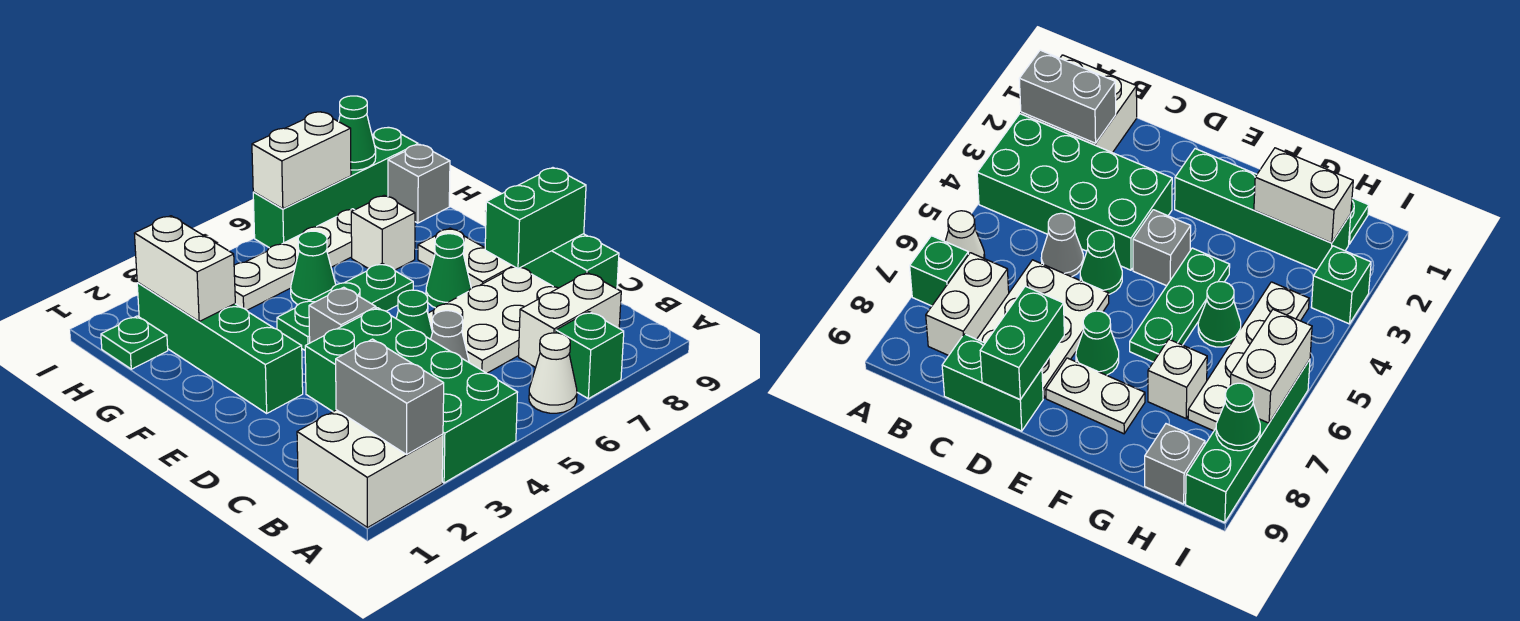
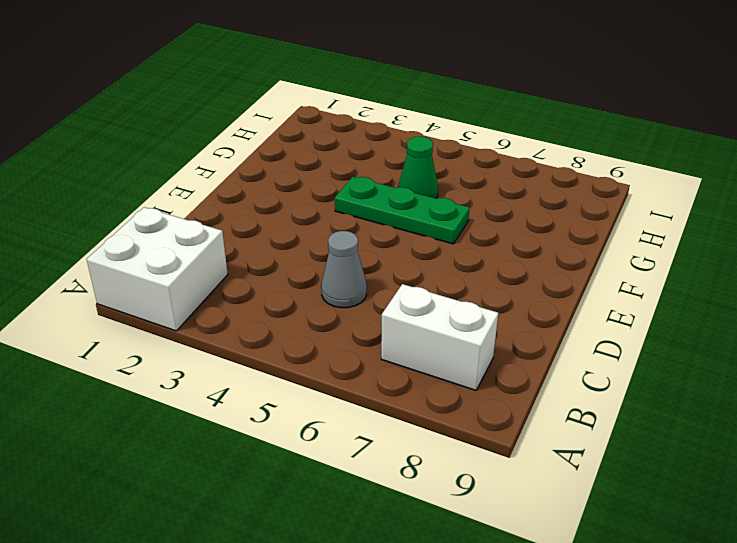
none -> green brick A3:D4 level 1
none -> white cone A6 level 1
none -> green brick A7 level 1

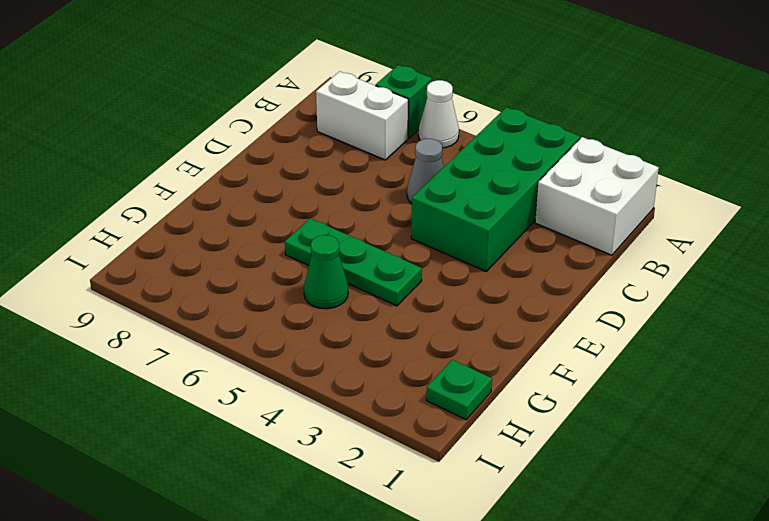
none -> white plate C6:D8 level 1
none -> green brick C9:D9 level 1
none -> green cone D5 level 1

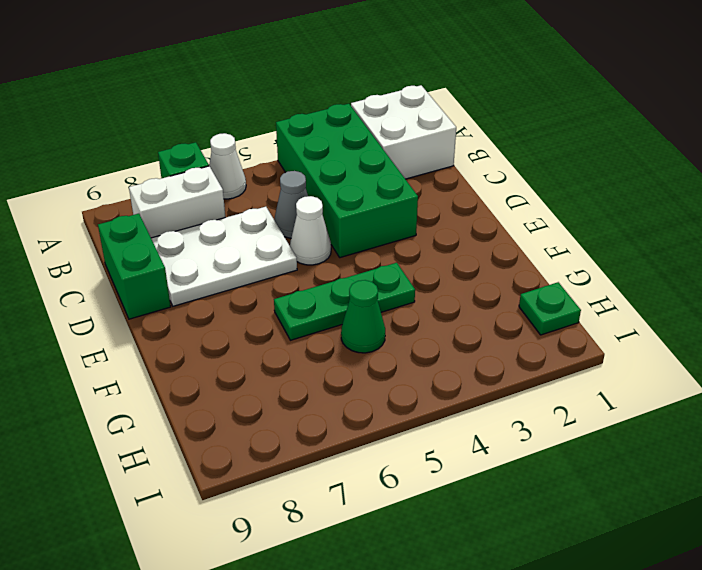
white cone D5 level 1 -> green cone D5 level 1
none -> green brick E2:H2 level 1
none -> grey brick E4 level 1
none -> green cone E7 level 1

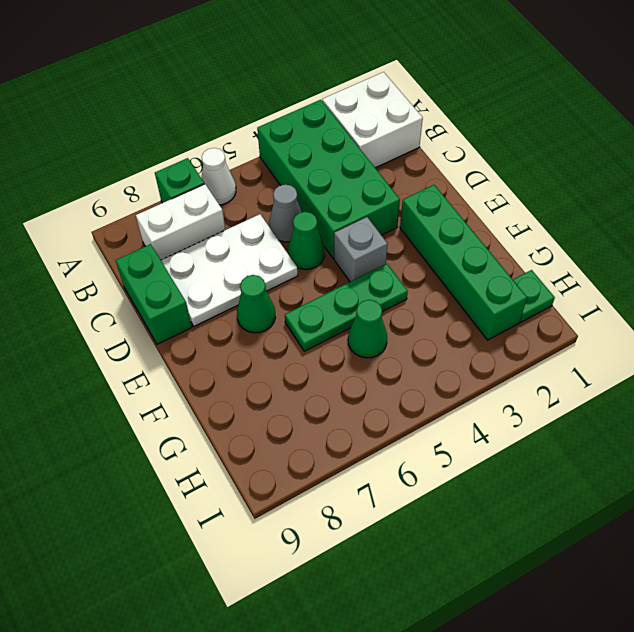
none -> white plate E8:F8 level 1
none -> white brick G7 level 1
none -> white plate H4:H7 level 1

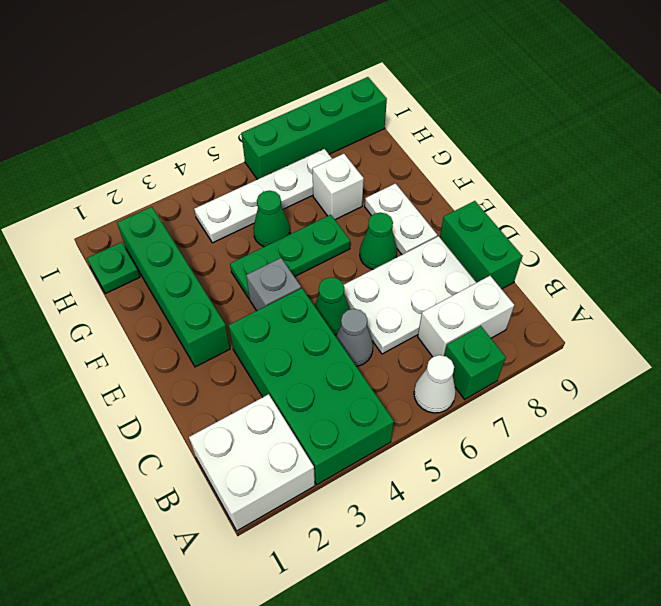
none -> grey brick H9 level 1
none -> green brick I3 level 1
none -> grey brick A2:B2 level 2

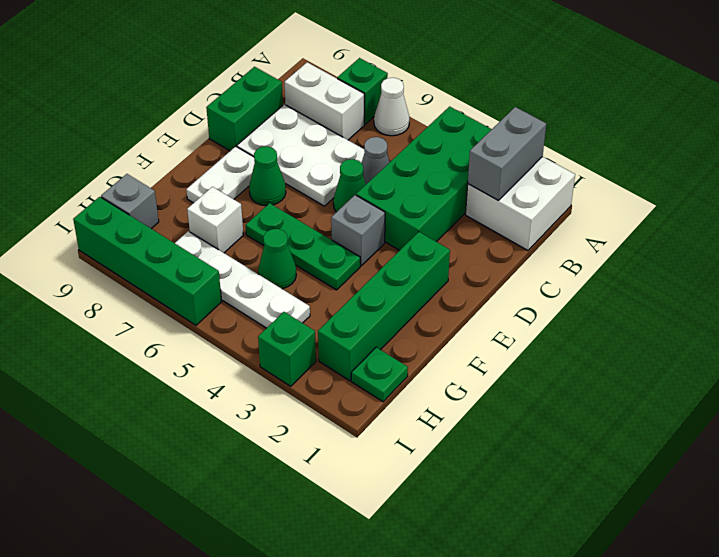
none -> green brick D8:D9 level 2
none -> white brick G2:H2 level 2
none -> white brick I6:I7 level 2

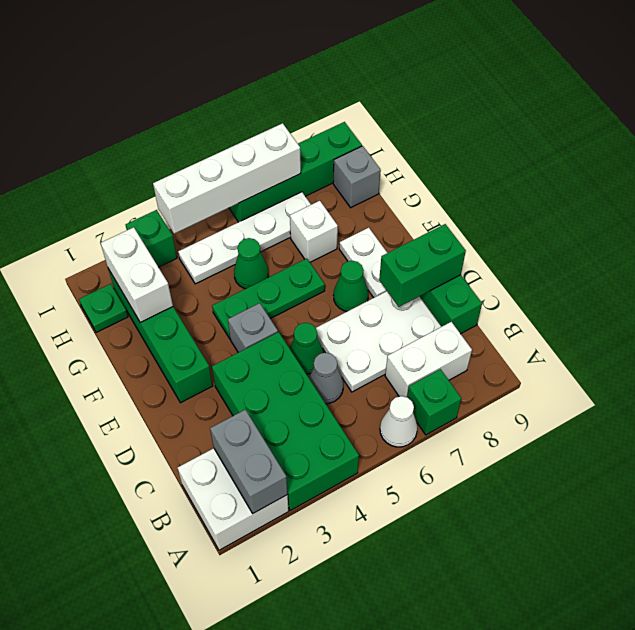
white brick I4:I7 level 2 -> white brick I6:I7 level 2
none -> green cone I8 level 2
***
- _Your task_:
Check the data for the word "green" and pull out the lines that have it.

- _Exercise response_:
none -> green brick A3:D4 level 1
none -> green brick A7 level 1
none -> green brick C9:D9 level 1
none -> green cone D5 level 1
white cone D5 level 1 -> green cone D5 level 1
none -> green brick E2:H2 level 1
none -> green cone E7 level 1
none -> green brick I3 level 1
none -> green brick D8:D9 level 2
none -> green cone I8 level 2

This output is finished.